INSTRUCTION: Without any pictures, reproduce exactly the lines running from the line containing "Detect and mask" through the end of the entries.

Saved data entries:
-- Begin --

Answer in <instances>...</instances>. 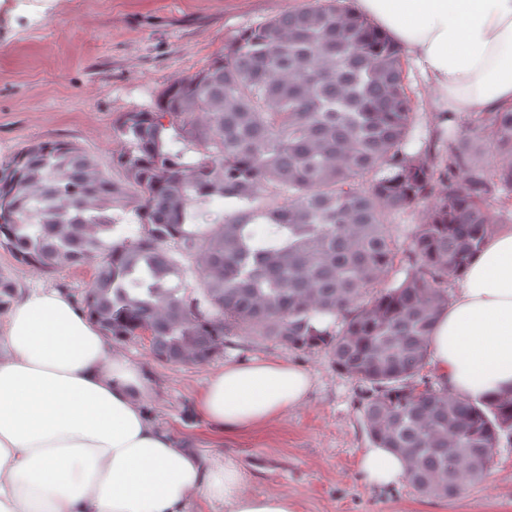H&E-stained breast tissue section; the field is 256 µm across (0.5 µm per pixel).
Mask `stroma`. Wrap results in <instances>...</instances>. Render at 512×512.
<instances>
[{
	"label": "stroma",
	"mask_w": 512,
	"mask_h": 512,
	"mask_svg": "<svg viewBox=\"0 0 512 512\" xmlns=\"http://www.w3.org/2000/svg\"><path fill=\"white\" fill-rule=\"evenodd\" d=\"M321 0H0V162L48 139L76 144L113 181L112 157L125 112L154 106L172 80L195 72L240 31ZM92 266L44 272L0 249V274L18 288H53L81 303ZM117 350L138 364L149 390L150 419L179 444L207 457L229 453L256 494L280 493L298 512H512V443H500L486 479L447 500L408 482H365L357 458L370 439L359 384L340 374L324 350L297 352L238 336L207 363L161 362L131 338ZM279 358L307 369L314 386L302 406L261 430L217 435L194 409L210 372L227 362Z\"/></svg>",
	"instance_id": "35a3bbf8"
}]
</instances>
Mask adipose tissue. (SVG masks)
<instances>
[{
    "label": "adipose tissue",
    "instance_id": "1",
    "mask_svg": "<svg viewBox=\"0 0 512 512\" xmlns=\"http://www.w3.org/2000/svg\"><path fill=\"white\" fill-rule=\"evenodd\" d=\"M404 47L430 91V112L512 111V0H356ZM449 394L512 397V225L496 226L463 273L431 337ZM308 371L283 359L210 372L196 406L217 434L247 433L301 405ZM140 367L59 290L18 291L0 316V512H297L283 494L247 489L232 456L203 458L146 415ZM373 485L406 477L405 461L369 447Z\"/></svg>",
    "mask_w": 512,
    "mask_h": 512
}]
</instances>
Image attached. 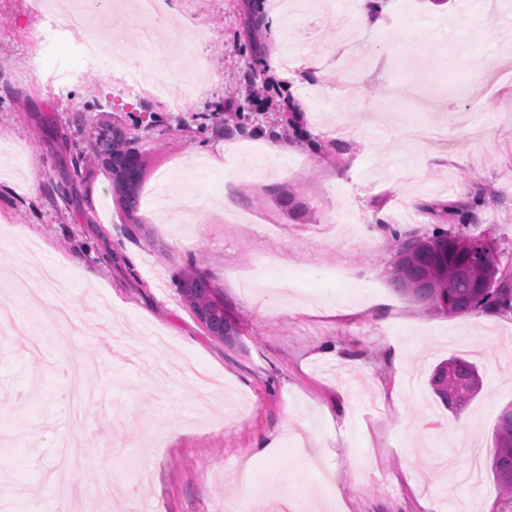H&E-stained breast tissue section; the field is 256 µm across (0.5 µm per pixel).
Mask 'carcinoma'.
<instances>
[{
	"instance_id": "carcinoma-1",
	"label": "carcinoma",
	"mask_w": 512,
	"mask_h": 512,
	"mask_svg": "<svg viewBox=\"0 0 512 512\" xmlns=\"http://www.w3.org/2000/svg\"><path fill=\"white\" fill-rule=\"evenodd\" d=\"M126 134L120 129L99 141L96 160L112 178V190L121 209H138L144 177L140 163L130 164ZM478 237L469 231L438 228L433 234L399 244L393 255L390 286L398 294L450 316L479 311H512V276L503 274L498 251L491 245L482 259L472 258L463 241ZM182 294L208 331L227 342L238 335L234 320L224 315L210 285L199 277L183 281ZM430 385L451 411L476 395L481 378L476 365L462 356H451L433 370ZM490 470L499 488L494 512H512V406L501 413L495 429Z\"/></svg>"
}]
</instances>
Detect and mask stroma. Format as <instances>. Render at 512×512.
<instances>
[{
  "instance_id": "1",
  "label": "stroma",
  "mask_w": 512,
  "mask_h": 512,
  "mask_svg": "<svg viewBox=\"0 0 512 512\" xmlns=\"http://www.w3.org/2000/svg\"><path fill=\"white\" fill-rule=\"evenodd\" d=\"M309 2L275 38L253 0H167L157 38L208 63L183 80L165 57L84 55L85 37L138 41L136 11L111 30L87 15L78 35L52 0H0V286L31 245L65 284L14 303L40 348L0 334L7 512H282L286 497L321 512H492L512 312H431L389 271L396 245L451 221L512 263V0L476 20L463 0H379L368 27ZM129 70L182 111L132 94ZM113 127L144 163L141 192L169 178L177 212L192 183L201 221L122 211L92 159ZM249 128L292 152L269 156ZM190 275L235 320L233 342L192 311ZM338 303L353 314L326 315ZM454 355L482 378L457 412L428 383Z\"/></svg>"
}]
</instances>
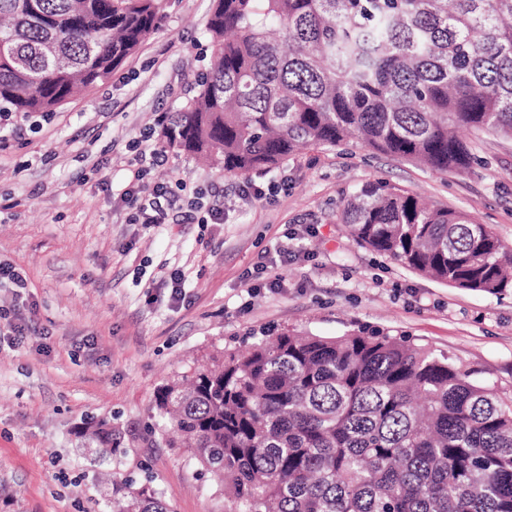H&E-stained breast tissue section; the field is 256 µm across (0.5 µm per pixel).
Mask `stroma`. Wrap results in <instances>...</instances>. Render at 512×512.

-- End --

TASK RESPONSE:
Detect and mask stroma. Format as <instances>. Render at 512×512.
<instances>
[{
  "instance_id": "1",
  "label": "stroma",
  "mask_w": 512,
  "mask_h": 512,
  "mask_svg": "<svg viewBox=\"0 0 512 512\" xmlns=\"http://www.w3.org/2000/svg\"><path fill=\"white\" fill-rule=\"evenodd\" d=\"M309 2L275 38L253 0H167L157 38L208 63L183 80L165 57L84 55L85 37L138 41L136 11L111 30L87 15L78 35L52 0H0V286L31 245L65 284L14 303L40 348L0 334L7 512H282L286 497L321 512H492L512 312H431L389 271L396 245L451 221L512 263V0L476 20L463 0H379L368 27ZM129 70L182 111L132 94ZM113 127L144 163L141 192L169 178L177 212L192 183L201 221L122 211L92 159ZM249 128L292 152L269 156ZM190 275L235 320L233 342L192 311ZM338 303L353 314L326 315ZM454 355L482 378L457 412L428 383Z\"/></svg>"
}]
</instances>
H&E-stained breast tissue section; the field is 256 µm across (0.5 µm per pixel).
Mask `stroma`. Wrap results in <instances>...</instances>. Render at 512×512.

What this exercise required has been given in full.